(Available data):
<<<<

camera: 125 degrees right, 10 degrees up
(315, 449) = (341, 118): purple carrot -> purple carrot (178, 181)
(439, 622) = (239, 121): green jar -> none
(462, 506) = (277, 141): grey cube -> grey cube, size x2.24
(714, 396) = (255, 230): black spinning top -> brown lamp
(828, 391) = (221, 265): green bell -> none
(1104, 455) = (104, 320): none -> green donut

>>>>
<<<<

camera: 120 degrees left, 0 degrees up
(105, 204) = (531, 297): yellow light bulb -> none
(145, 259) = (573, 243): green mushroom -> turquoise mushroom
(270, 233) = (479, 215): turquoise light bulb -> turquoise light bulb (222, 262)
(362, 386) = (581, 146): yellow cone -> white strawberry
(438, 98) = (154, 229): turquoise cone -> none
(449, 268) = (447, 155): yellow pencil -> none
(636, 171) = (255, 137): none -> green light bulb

>>>>
<<<<

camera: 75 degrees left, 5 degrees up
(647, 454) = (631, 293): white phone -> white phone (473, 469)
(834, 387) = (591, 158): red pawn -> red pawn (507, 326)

>>>>

(Activity): Beginning with the line containing "(714, 396) = (255, 230): black" and ending with the line containing "(1104, 455) = (104, 320): none -> green donut", extract those lines exactly from the listing above, and only those.

(Solution to this problem):
(714, 396) = (255, 230): black spinning top -> brown lamp
(828, 391) = (221, 265): green bell -> none
(1104, 455) = (104, 320): none -> green donut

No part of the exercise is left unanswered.